DESCRIPTION OF THE TASK:
Here is a block of entries. Write out its lines exactly, from the first through the one containing "(577, 467) = (241, 270): none".
═══ INPUT FOR THIS TASK ═══
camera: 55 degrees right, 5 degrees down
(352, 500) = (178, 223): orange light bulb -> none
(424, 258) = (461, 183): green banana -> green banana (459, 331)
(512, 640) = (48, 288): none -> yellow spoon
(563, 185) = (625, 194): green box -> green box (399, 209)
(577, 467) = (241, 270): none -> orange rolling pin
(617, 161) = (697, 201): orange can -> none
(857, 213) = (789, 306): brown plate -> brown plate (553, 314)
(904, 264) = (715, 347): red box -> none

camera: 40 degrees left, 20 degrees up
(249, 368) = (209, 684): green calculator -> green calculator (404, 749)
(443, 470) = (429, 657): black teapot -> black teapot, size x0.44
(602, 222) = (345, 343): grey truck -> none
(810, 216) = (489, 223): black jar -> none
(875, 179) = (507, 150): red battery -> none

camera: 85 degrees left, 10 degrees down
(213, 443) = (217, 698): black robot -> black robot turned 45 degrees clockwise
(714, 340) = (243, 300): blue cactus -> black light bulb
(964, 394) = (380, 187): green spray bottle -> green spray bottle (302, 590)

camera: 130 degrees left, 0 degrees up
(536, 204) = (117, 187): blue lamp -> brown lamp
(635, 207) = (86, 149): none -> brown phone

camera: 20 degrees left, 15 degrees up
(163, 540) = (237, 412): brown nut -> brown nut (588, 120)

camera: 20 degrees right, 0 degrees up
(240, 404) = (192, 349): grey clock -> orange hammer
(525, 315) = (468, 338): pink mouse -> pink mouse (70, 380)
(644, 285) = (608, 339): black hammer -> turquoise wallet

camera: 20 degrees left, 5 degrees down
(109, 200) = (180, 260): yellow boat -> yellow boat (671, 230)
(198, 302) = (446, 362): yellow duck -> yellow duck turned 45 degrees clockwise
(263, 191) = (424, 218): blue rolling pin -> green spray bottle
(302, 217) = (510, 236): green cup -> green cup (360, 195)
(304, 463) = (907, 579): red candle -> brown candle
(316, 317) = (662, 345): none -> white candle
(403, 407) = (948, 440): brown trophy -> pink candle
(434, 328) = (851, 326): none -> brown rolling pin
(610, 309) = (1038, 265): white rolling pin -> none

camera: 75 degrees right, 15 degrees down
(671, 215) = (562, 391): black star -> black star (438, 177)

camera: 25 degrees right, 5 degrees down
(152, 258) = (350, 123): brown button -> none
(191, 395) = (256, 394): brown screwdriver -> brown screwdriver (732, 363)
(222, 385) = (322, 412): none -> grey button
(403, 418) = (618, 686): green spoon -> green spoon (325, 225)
═══
EXERCISE RESULT:
camera: 55 degrees right, 5 degrees down
(352, 500) = (178, 223): orange light bulb -> none
(424, 258) = (461, 183): green banana -> green banana (459, 331)
(512, 640) = (48, 288): none -> yellow spoon
(563, 185) = (625, 194): green box -> green box (399, 209)
(577, 467) = (241, 270): none -> orange rolling pin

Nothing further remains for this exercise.